Start of PROVIDED RECORDS
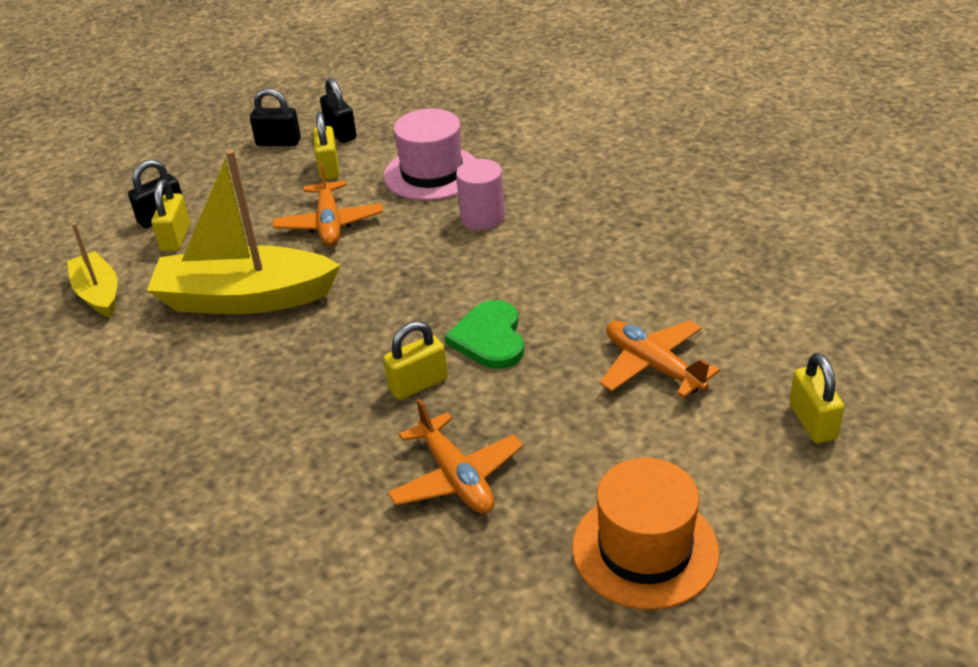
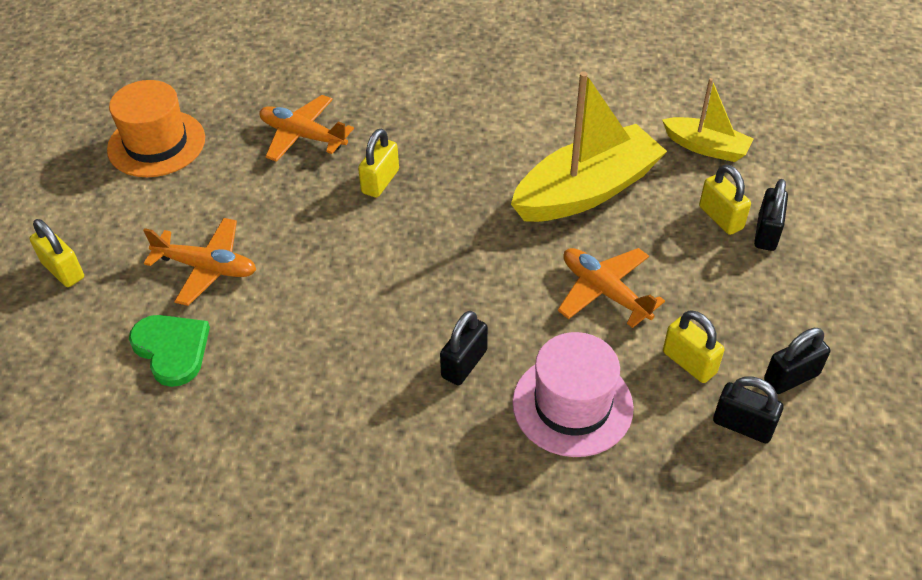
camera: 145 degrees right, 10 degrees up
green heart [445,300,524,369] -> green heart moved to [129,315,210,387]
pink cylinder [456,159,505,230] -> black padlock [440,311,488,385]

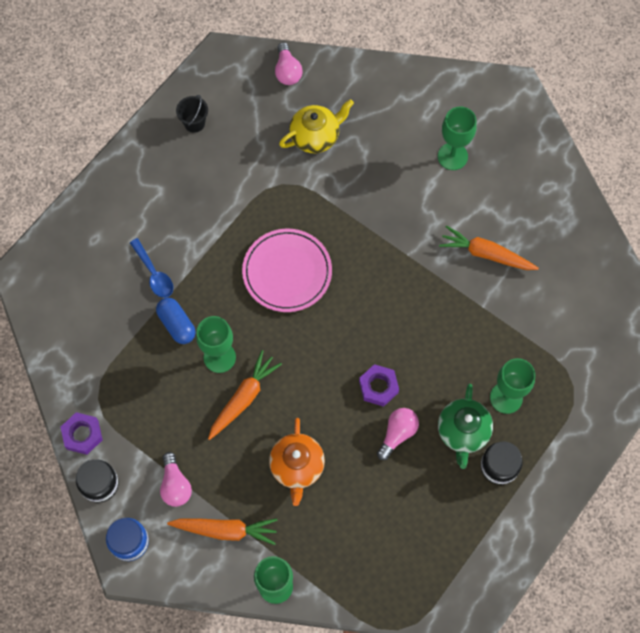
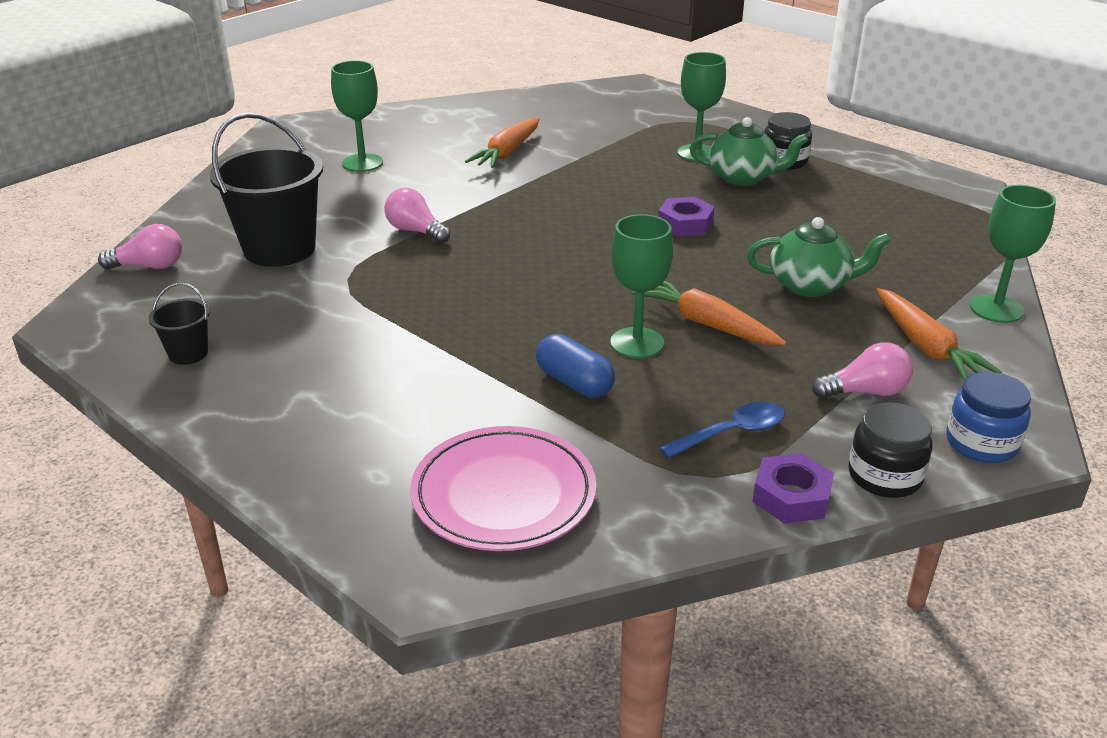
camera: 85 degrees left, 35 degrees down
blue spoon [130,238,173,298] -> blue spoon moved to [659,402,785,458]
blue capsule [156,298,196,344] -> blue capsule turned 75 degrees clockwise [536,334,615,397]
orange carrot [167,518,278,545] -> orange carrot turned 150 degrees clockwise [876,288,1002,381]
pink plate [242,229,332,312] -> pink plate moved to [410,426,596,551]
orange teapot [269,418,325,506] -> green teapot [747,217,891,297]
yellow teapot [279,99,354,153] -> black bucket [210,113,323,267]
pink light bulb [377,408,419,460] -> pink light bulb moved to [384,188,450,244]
End of PROVIDED RECORDS
Among the lines above, find those holding the word "pink" and state how many there are, number only.

▸ **EXERCISE OUTPUT**:
3